Supplied entries:
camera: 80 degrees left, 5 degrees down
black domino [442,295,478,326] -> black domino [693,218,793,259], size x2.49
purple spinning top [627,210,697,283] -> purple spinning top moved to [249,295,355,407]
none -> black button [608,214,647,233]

==

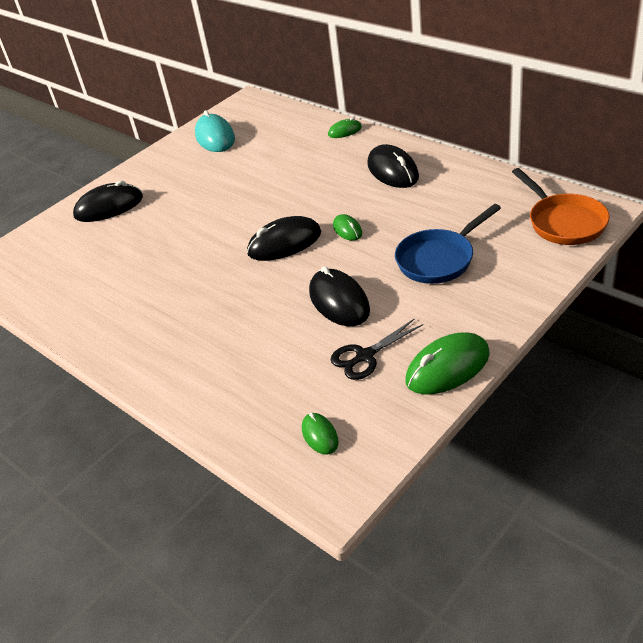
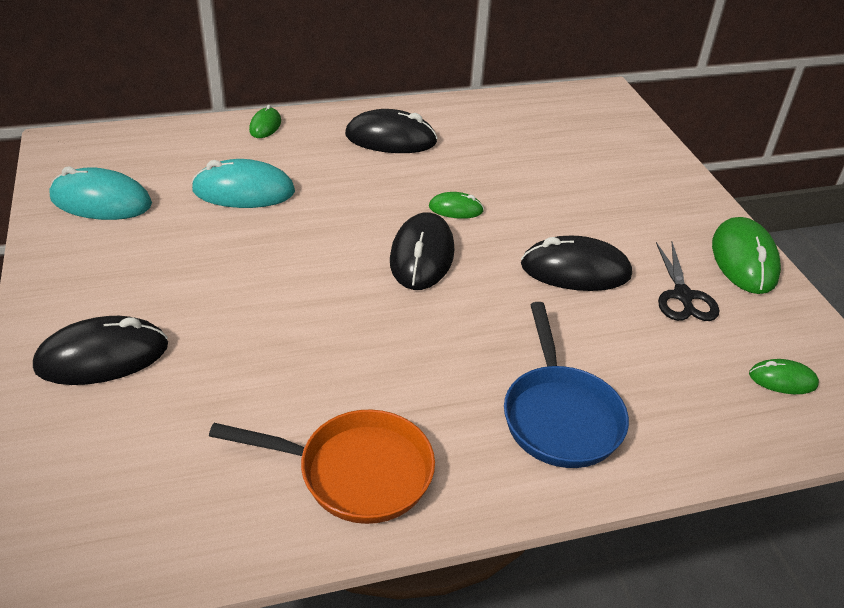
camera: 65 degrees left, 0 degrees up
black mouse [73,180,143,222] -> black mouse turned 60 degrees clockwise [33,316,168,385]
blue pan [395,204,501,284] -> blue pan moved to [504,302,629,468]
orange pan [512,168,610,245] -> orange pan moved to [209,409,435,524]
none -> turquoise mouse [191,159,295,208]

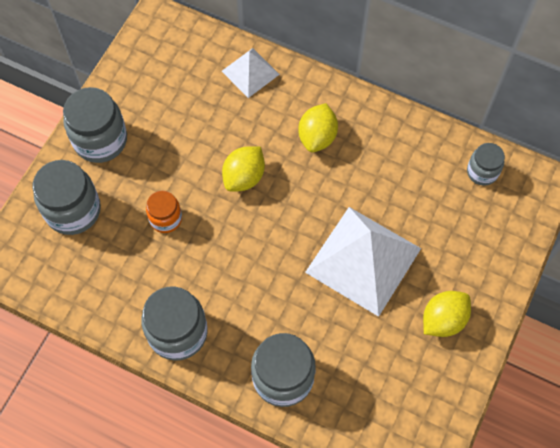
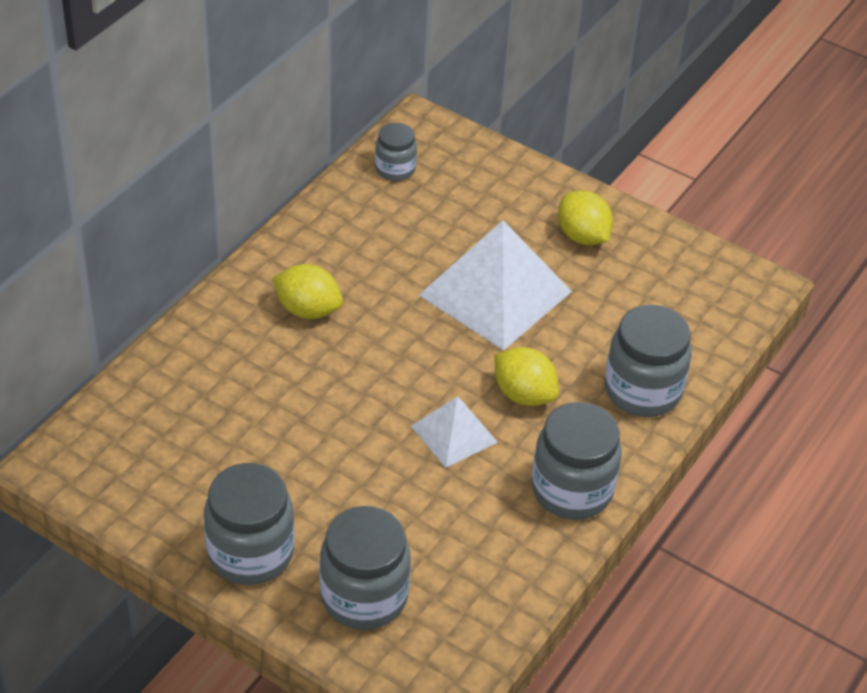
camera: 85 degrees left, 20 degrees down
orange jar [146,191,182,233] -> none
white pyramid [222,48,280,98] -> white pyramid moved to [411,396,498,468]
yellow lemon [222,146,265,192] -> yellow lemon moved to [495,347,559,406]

Brief: Please copy each line of the material that contains the word "orange".

Output:
orange pan [512,168,610,245] -> orange pan moved to [209,409,435,524]
orange jar [146,191,182,233] -> none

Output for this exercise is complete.